== Goal of the exercise ==
Copy out each line of the material exactly. Pictures do not belong in the copy.

Records supplied section start

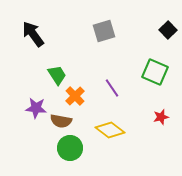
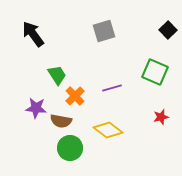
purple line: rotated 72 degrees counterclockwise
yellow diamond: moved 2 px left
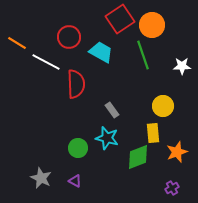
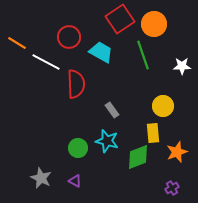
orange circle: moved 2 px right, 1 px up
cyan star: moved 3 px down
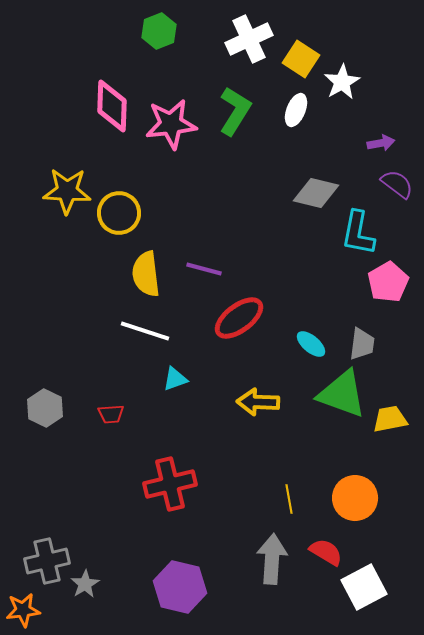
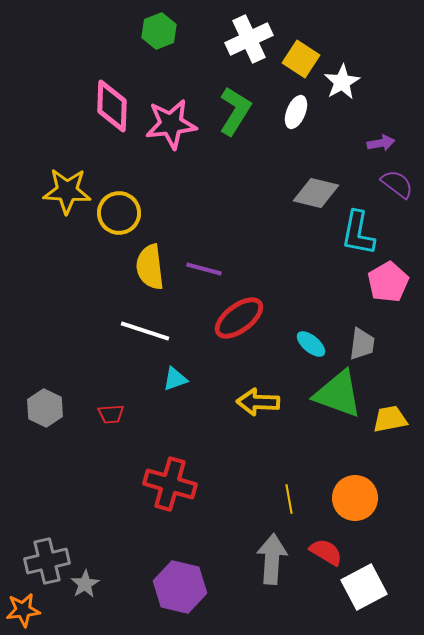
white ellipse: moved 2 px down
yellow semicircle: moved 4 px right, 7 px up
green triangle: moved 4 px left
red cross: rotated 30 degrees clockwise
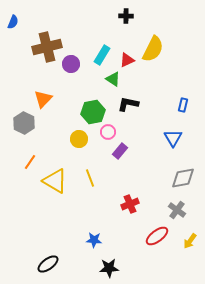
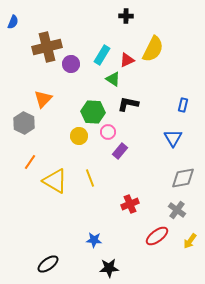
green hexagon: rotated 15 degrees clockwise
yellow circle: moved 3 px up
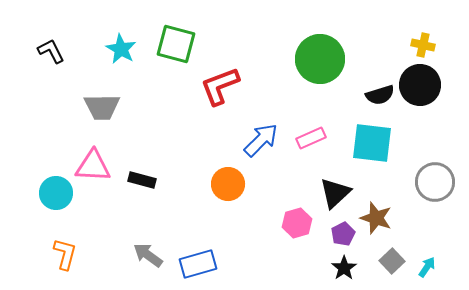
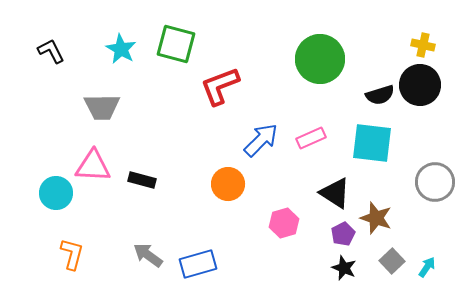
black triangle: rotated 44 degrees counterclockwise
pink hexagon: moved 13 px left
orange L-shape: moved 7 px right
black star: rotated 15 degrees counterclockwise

Records supplied section end

== Reply ==
purple line: rotated 72 degrees counterclockwise
yellow diamond: moved 2 px left
orange circle: moved 2 px right, 1 px up
cyan star: moved 3 px down
white ellipse: moved 2 px down
yellow semicircle: moved 4 px right, 7 px up
green triangle: moved 4 px left
red cross: rotated 30 degrees clockwise
green hexagon: rotated 15 degrees clockwise
yellow circle: moved 3 px up
black triangle: rotated 44 degrees counterclockwise
pink hexagon: moved 13 px left
orange L-shape: moved 7 px right
black star: rotated 15 degrees counterclockwise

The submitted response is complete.